■ Short task ■
In the records below, reproduce word for word the part that opens with the line containing "The image size is (924, 1311). What" and closes with the line containing "center [436, 356].", both lines included.

(Dataset items)
◆ ◆ ◆ ◆

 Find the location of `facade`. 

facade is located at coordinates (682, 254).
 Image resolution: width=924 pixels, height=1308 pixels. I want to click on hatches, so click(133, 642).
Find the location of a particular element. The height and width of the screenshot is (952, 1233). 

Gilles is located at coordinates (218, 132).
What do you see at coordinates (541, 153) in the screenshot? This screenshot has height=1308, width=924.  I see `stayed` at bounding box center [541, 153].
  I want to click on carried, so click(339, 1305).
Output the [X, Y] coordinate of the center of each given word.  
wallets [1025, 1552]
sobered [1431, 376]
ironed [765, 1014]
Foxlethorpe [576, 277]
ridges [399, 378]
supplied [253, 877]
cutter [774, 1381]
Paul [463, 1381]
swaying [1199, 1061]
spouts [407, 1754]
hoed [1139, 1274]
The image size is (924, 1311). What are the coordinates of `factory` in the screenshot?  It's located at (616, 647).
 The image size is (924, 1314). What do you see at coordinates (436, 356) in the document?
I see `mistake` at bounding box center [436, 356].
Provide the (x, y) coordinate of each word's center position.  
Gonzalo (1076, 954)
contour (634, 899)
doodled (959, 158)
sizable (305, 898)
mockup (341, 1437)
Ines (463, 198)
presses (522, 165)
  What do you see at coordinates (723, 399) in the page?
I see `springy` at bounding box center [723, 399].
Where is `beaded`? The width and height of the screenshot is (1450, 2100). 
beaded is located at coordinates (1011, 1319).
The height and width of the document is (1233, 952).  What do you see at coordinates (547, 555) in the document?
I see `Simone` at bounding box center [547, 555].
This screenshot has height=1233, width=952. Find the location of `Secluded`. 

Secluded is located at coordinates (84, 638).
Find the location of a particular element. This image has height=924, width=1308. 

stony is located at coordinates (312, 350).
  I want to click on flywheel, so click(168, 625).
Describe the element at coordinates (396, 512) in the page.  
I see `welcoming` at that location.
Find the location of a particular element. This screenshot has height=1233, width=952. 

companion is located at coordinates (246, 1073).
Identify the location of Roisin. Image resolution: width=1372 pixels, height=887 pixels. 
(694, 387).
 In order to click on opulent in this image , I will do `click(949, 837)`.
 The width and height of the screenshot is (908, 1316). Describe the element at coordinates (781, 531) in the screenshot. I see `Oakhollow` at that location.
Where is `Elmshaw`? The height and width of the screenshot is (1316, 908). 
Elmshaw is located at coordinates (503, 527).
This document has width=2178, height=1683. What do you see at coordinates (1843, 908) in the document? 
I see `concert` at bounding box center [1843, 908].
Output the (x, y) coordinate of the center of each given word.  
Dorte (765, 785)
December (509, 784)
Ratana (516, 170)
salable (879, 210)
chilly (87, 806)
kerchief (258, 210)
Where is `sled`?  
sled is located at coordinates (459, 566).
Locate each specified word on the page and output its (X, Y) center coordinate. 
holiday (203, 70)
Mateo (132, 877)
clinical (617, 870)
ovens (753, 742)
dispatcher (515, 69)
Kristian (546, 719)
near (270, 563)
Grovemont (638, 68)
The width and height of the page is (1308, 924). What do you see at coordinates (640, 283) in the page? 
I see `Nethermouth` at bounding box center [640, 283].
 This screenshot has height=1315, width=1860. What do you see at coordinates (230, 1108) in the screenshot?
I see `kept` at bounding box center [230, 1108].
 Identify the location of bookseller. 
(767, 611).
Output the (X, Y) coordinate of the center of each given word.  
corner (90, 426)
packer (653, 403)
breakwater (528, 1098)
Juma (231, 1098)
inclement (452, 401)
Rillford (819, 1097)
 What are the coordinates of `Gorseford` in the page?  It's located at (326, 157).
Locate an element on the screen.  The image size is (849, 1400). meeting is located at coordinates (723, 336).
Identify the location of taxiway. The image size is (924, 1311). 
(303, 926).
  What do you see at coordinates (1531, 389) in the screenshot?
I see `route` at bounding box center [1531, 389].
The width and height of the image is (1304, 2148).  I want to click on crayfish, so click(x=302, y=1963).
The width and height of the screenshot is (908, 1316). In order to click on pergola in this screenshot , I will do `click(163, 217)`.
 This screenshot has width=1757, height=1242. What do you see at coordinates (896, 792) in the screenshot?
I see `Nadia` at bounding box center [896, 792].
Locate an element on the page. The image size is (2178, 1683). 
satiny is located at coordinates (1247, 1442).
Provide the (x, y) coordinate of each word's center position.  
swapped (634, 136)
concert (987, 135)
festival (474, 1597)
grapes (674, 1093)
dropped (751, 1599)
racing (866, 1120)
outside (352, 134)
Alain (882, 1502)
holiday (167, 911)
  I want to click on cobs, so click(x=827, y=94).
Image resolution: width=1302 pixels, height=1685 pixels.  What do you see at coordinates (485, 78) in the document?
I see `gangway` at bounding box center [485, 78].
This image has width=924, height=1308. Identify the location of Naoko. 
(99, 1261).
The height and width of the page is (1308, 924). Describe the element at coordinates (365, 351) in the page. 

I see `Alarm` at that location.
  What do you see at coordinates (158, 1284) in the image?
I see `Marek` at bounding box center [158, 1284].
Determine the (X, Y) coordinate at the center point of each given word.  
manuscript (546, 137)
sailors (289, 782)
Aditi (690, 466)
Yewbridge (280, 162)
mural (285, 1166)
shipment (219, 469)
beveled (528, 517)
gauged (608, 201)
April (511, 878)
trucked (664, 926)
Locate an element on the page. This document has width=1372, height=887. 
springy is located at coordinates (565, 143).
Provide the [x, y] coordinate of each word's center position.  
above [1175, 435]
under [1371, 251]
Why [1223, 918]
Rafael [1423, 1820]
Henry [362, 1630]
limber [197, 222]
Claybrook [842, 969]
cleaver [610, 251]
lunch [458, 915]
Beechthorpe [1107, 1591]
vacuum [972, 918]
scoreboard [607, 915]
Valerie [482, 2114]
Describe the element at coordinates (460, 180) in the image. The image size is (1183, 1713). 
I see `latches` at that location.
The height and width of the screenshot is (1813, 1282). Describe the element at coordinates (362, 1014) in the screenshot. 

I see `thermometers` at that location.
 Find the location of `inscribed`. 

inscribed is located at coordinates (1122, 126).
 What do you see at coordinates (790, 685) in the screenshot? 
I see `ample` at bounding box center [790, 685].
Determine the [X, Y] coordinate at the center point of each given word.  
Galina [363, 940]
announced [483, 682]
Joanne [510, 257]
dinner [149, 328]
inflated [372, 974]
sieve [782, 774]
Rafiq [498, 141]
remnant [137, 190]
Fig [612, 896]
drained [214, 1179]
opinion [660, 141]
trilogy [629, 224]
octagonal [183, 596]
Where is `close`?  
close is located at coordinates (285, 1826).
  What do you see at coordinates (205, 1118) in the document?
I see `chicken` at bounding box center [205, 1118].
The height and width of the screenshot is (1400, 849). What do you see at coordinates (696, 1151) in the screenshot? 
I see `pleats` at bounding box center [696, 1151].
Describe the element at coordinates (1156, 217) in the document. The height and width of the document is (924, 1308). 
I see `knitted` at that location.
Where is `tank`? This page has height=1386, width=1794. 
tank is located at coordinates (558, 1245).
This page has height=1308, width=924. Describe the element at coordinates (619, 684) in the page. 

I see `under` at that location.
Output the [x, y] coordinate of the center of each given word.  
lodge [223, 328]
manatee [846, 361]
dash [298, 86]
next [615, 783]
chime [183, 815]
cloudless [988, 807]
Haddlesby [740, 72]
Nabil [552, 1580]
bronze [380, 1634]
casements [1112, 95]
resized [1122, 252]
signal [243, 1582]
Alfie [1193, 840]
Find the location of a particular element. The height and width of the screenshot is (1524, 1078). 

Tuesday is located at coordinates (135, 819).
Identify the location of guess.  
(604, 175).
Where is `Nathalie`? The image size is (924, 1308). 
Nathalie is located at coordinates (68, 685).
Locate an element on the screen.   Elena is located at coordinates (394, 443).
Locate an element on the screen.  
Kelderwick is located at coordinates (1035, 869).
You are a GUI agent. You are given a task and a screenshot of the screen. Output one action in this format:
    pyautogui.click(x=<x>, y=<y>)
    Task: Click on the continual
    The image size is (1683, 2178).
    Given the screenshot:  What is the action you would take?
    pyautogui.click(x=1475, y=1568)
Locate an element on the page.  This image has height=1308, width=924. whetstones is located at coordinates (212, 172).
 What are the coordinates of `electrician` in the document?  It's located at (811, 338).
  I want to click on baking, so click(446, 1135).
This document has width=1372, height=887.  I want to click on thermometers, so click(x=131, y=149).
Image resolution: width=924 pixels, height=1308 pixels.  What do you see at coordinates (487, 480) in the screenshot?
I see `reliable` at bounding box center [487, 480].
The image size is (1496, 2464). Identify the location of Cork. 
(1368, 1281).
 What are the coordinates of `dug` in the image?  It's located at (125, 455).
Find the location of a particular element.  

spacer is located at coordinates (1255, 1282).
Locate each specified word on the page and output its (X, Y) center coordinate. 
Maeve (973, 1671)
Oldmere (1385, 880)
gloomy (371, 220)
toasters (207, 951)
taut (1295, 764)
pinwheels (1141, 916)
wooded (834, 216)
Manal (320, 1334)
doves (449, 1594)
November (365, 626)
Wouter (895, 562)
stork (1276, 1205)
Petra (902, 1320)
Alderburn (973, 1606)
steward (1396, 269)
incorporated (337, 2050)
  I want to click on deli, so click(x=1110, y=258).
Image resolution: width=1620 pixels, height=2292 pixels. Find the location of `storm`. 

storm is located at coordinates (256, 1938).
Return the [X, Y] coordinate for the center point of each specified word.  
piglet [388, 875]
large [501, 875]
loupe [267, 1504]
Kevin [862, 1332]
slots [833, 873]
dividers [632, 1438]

◆ ◆ ◆ ◆

■ Problem solution ■
The image size is (924, 1311). What are the coordinates of `factory` in the screenshot?  It's located at (616, 647).
 The image size is (924, 1314). What do you see at coordinates (436, 356) in the document?
I see `mistake` at bounding box center [436, 356].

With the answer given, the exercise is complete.